**What the task asks**
Please give back all the records exactly, but keep the pictures out.

**Material provided**
+ + + +

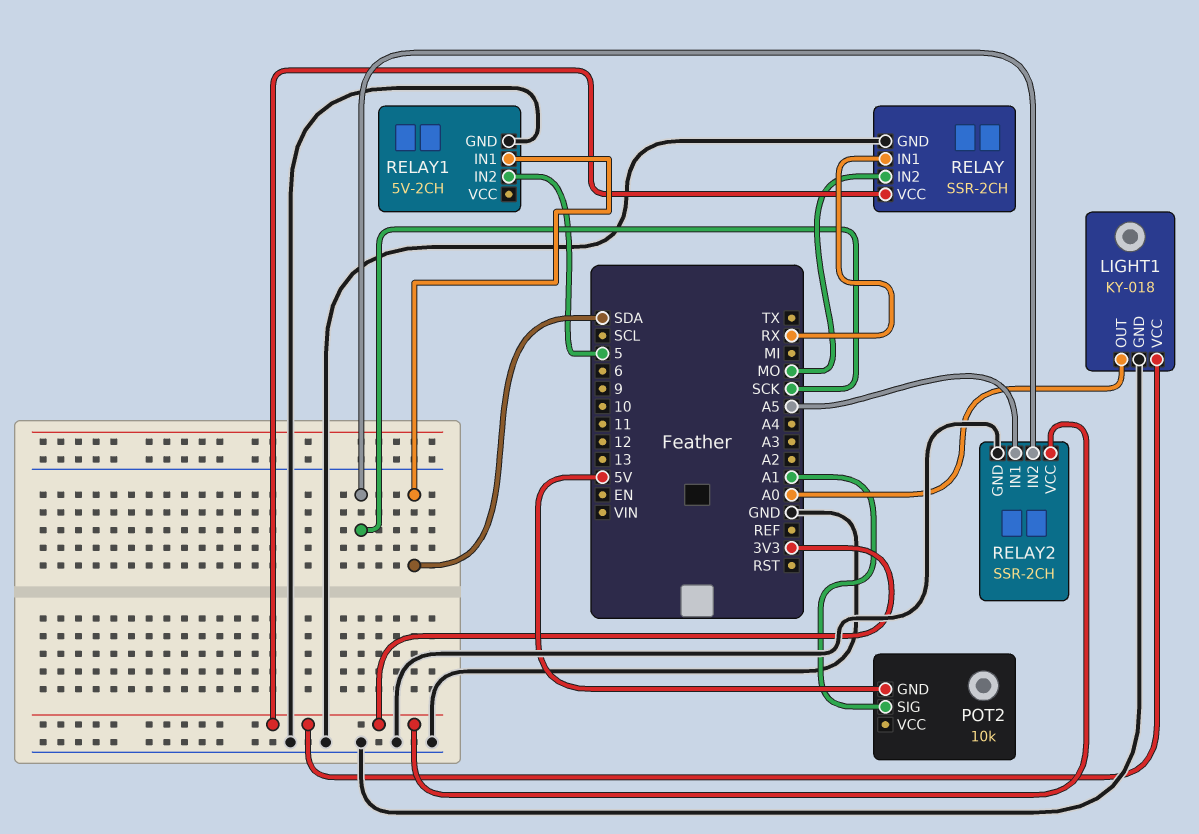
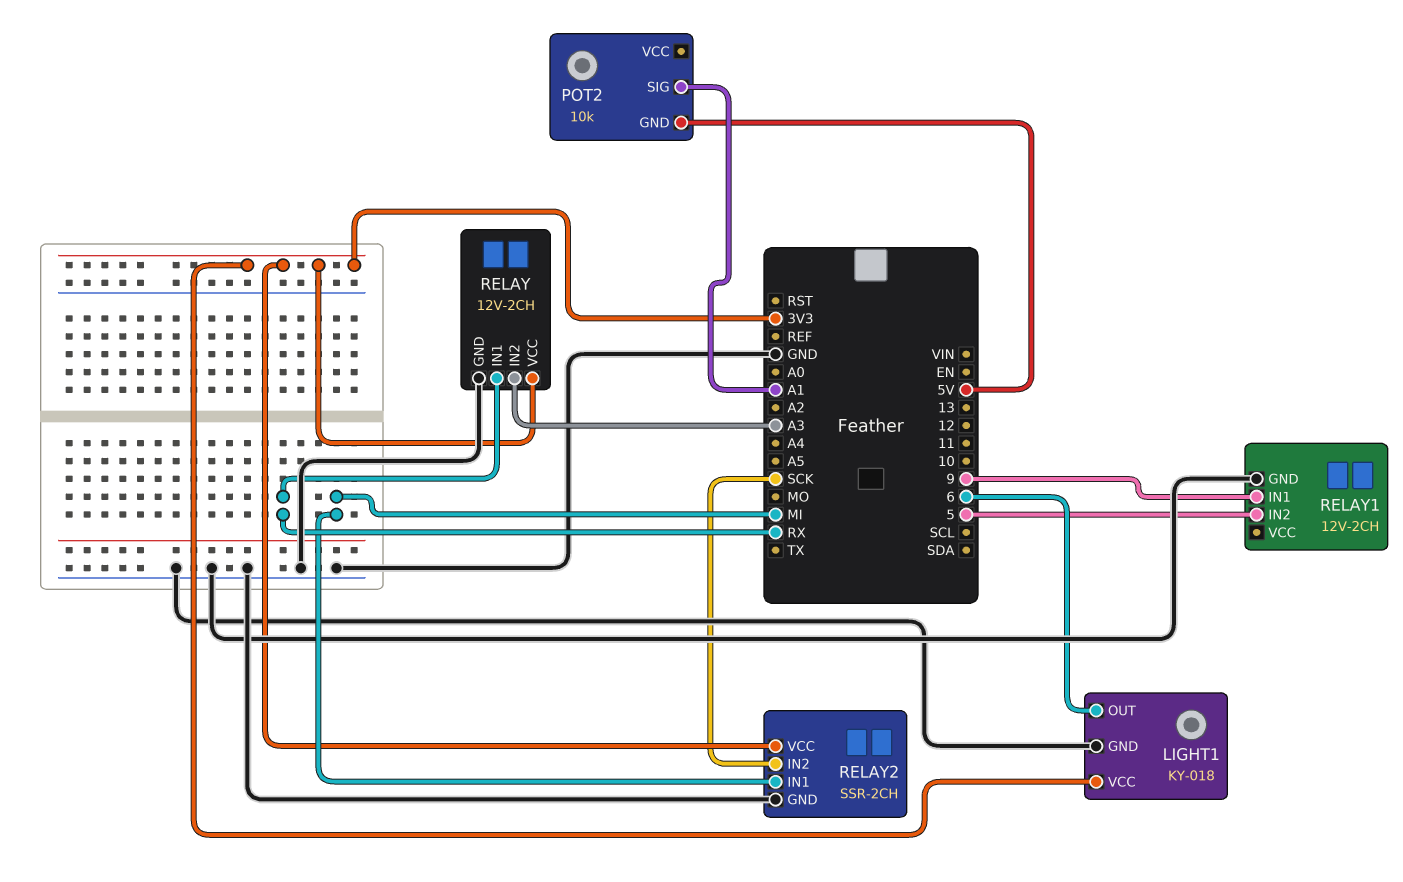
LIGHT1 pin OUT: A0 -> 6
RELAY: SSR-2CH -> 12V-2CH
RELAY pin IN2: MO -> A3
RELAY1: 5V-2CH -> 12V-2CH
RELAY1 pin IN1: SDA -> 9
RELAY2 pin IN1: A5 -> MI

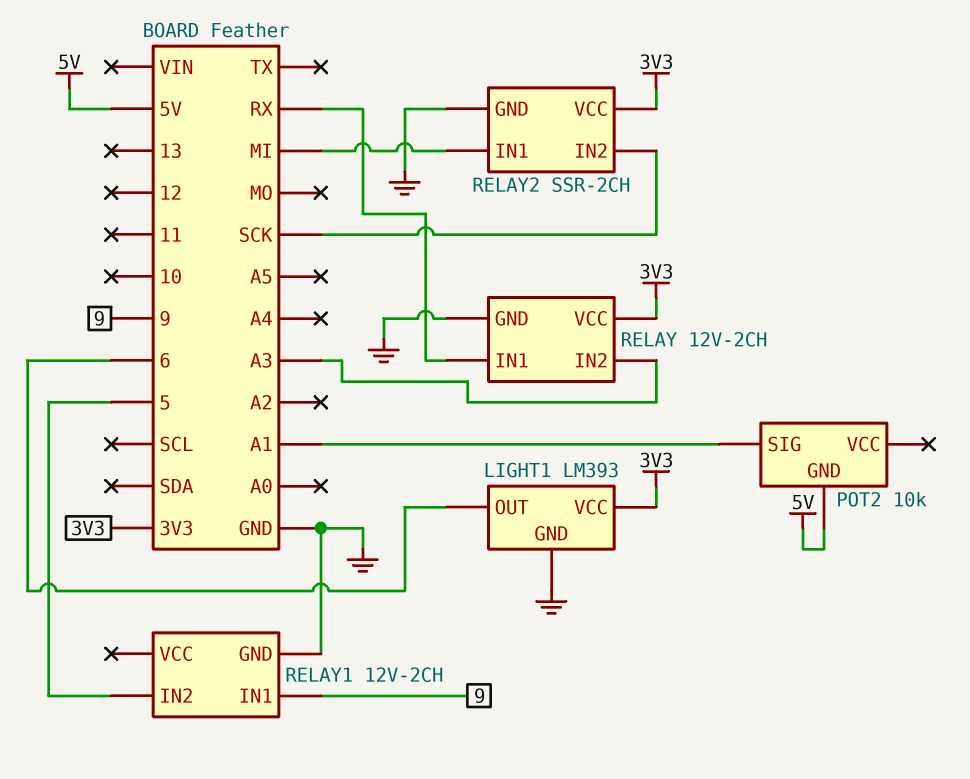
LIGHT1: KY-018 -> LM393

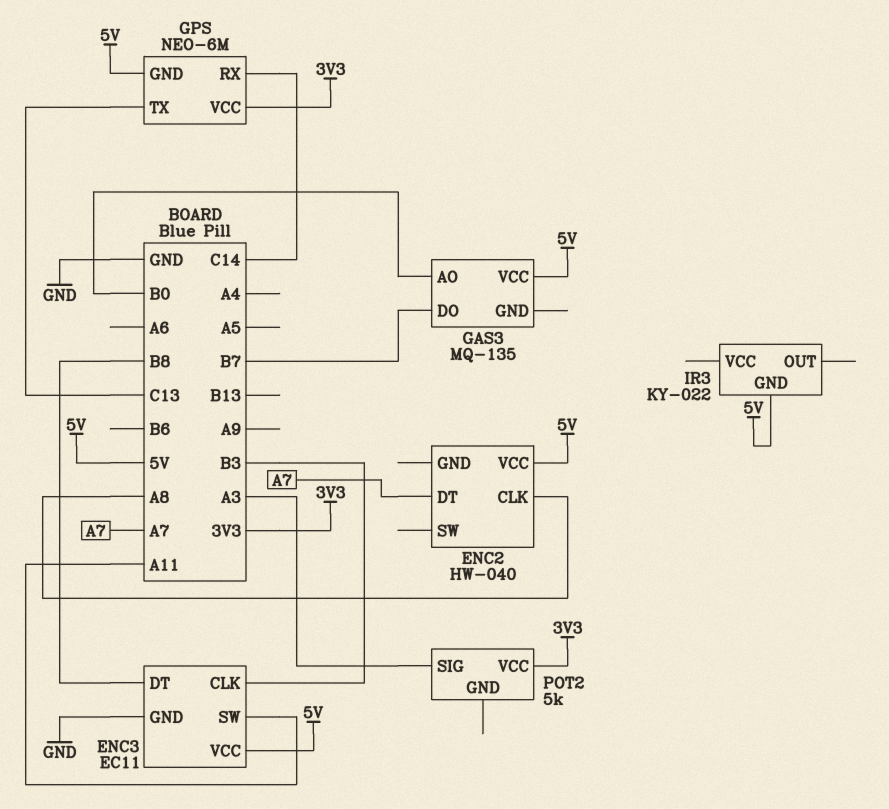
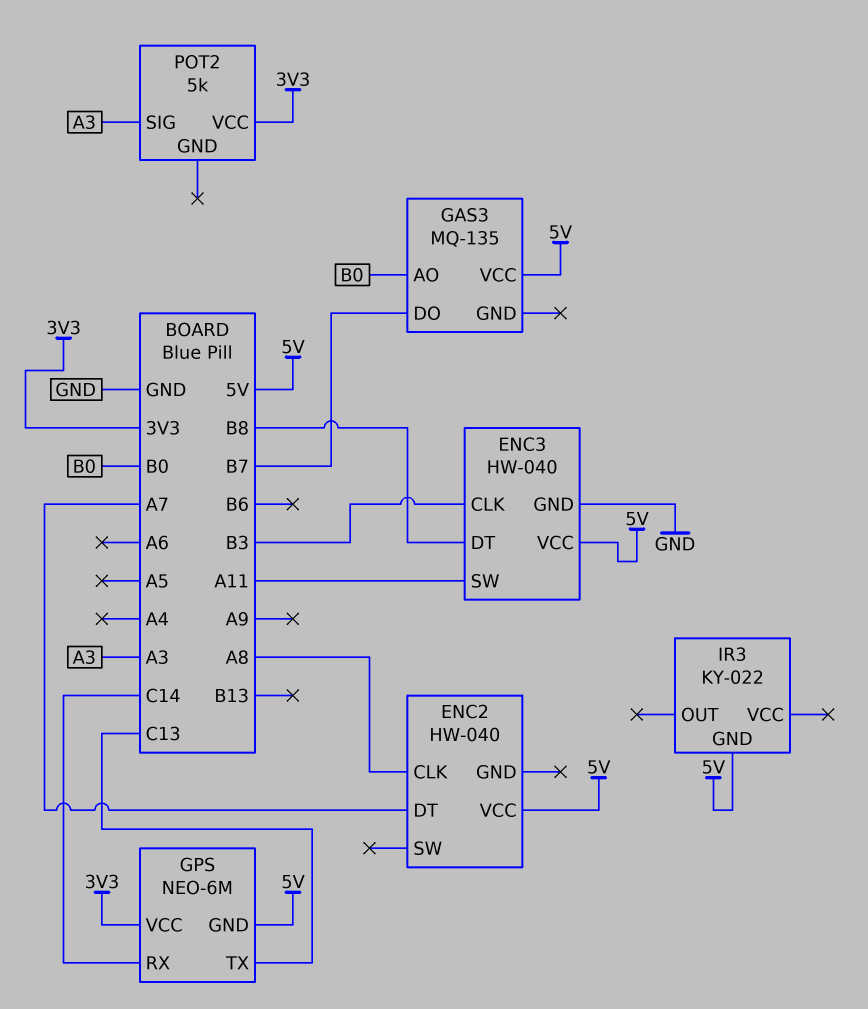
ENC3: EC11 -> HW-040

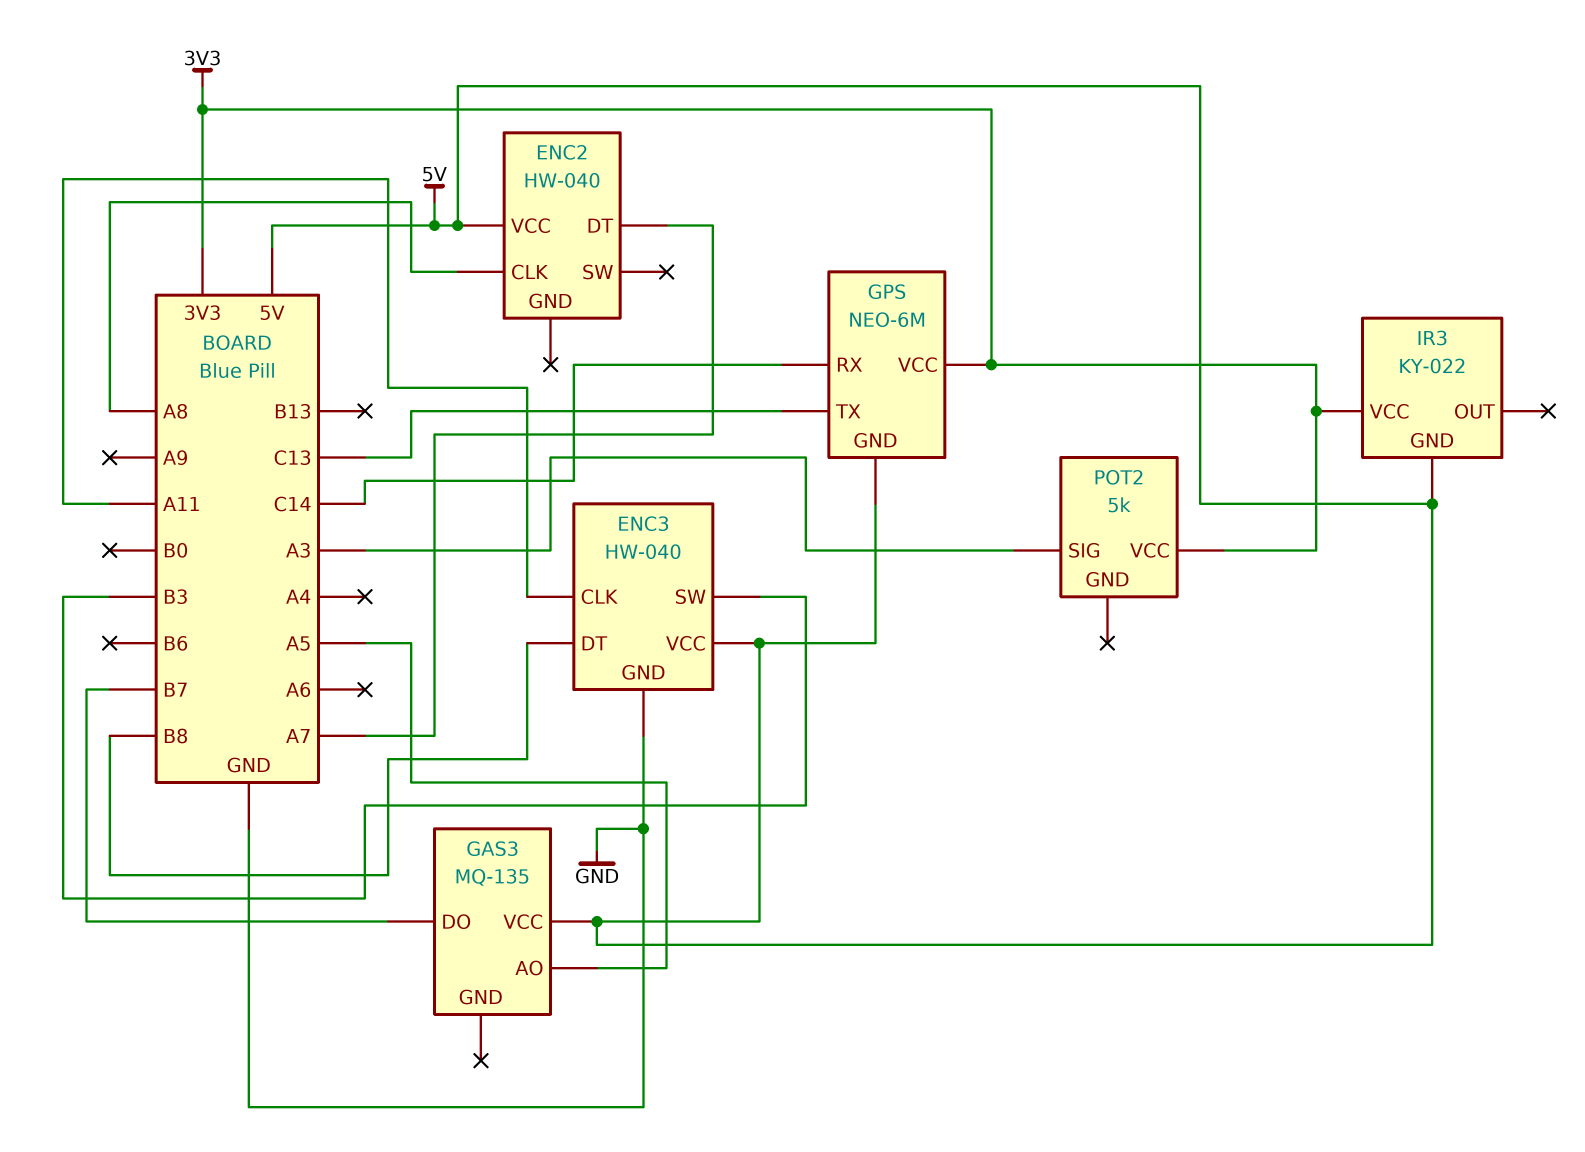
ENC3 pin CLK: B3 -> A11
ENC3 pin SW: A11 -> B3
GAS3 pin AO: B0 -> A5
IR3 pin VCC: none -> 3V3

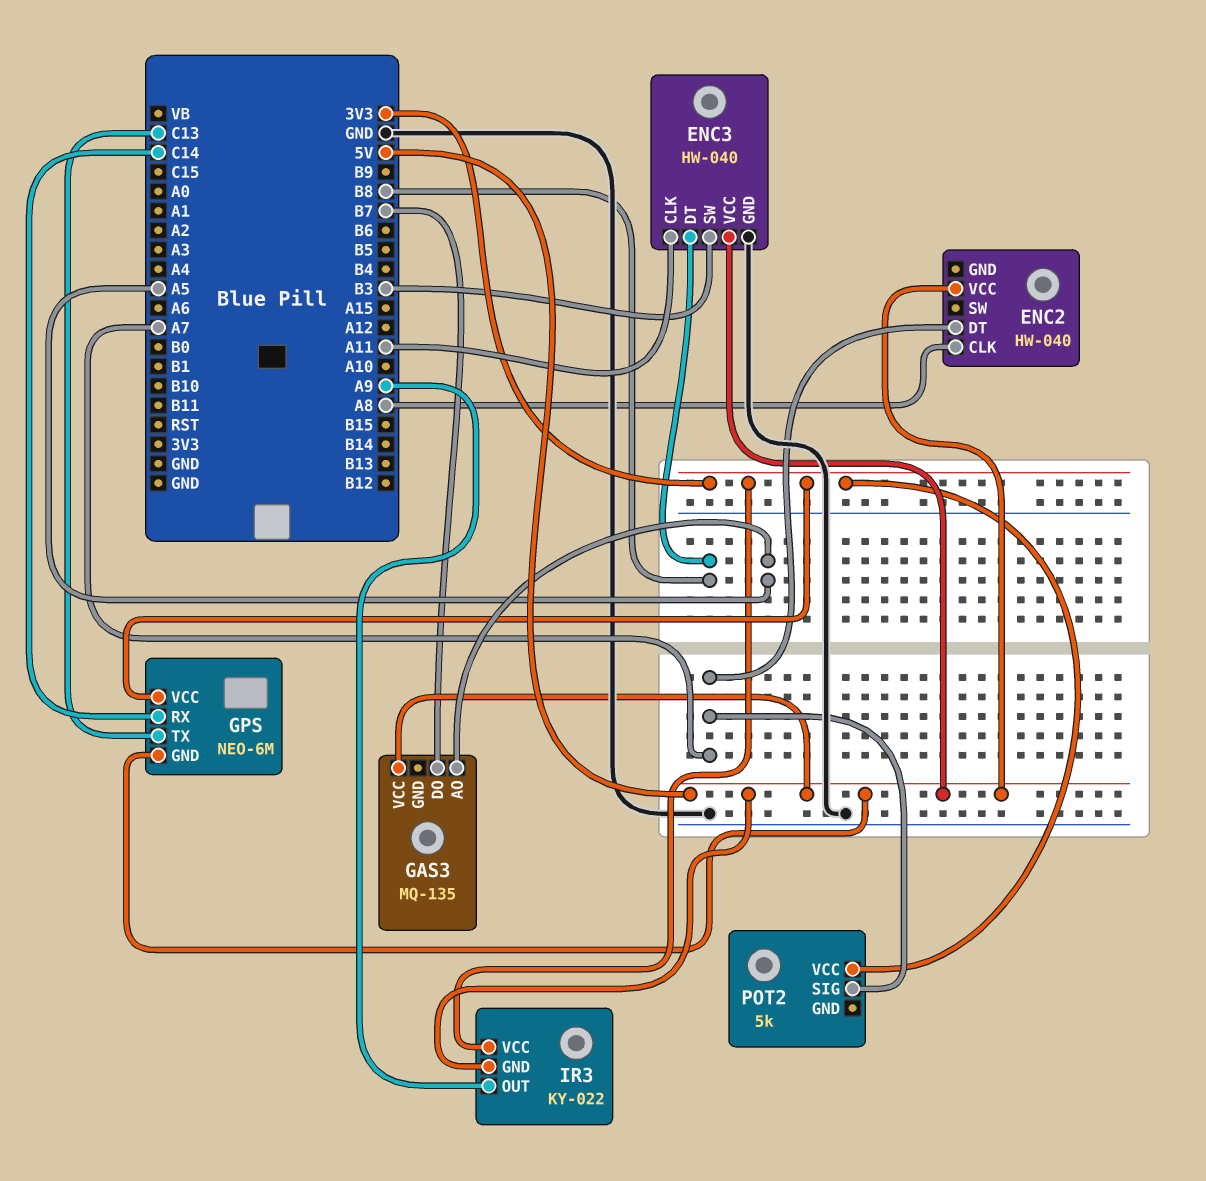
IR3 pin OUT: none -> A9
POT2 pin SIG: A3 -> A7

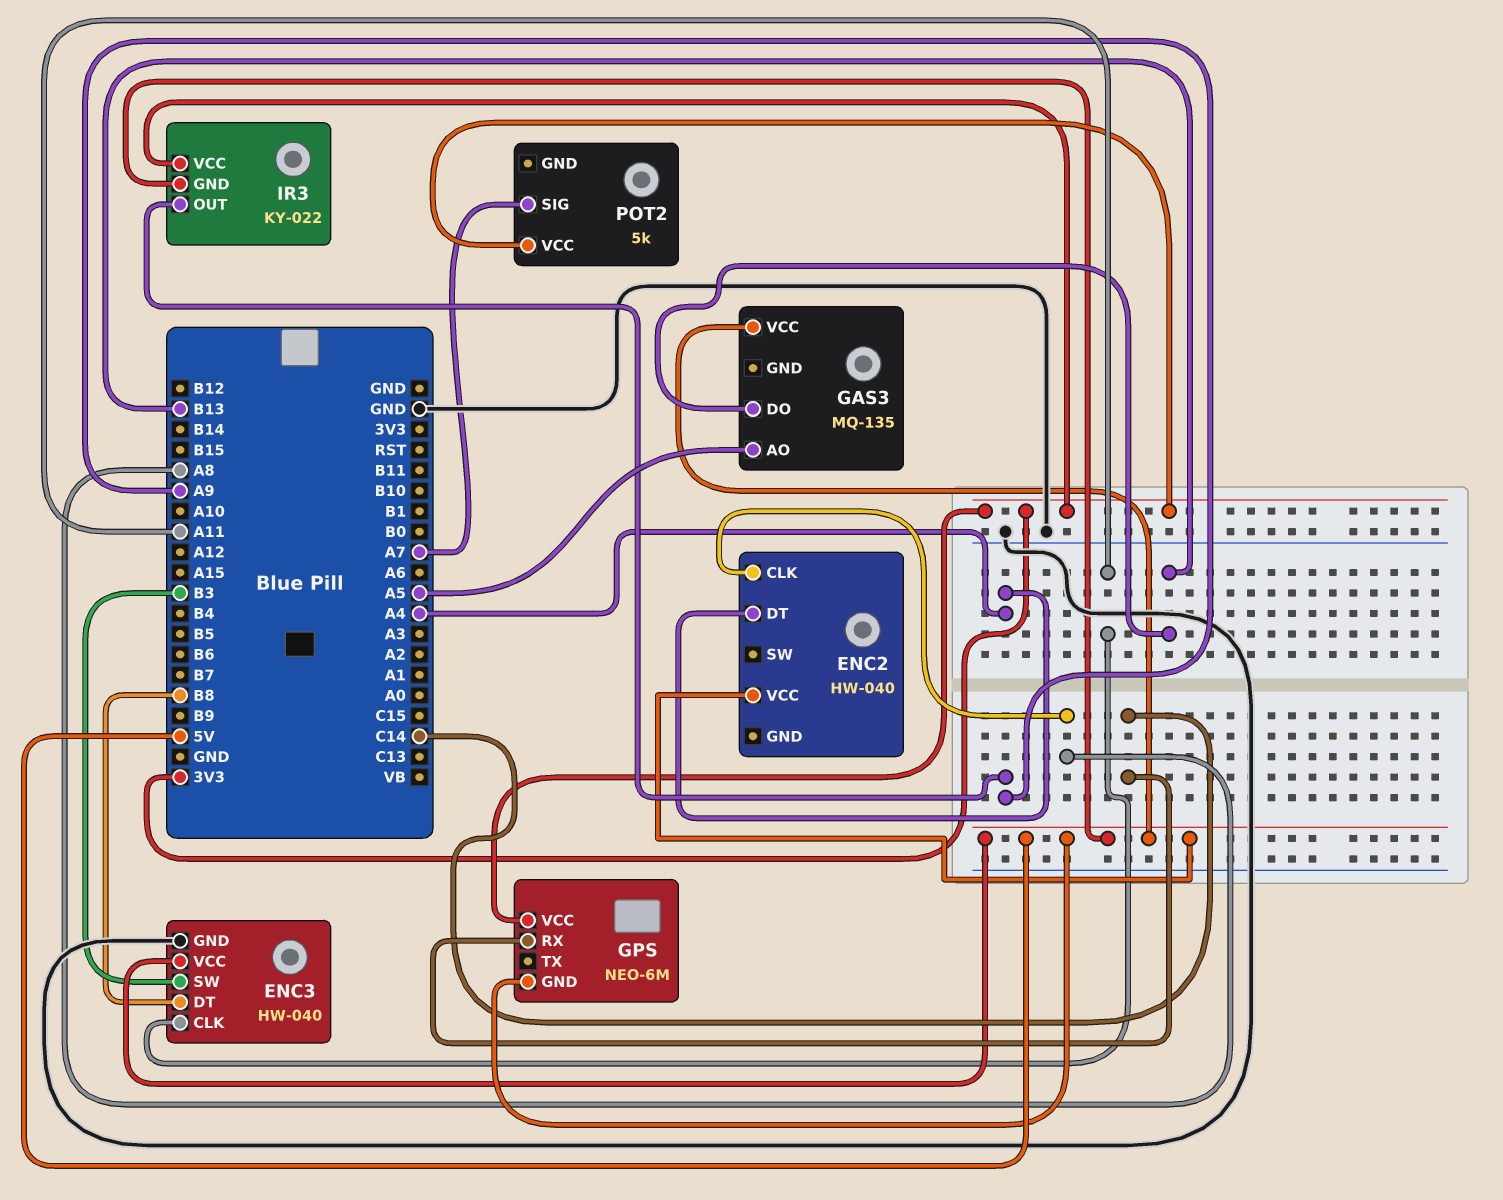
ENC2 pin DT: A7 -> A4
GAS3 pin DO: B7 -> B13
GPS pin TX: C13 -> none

+ + + +

**Output**
LIGHT1 pin OUT: A0 -> 6
RELAY: SSR-2CH -> 12V-2CH
RELAY pin IN2: MO -> A3
RELAY1: 5V-2CH -> 12V-2CH
RELAY1 pin IN1: SDA -> 9
RELAY2 pin IN1: A5 -> MI

LIGHT1: KY-018 -> LM393

ENC3: EC11 -> HW-040

ENC3 pin CLK: B3 -> A11
ENC3 pin SW: A11 -> B3
GAS3 pin AO: B0 -> A5
IR3 pin VCC: none -> 3V3

IR3 pin OUT: none -> A9
POT2 pin SIG: A3 -> A7

ENC2 pin DT: A7 -> A4
GAS3 pin DO: B7 -> B13
GPS pin TX: C13 -> none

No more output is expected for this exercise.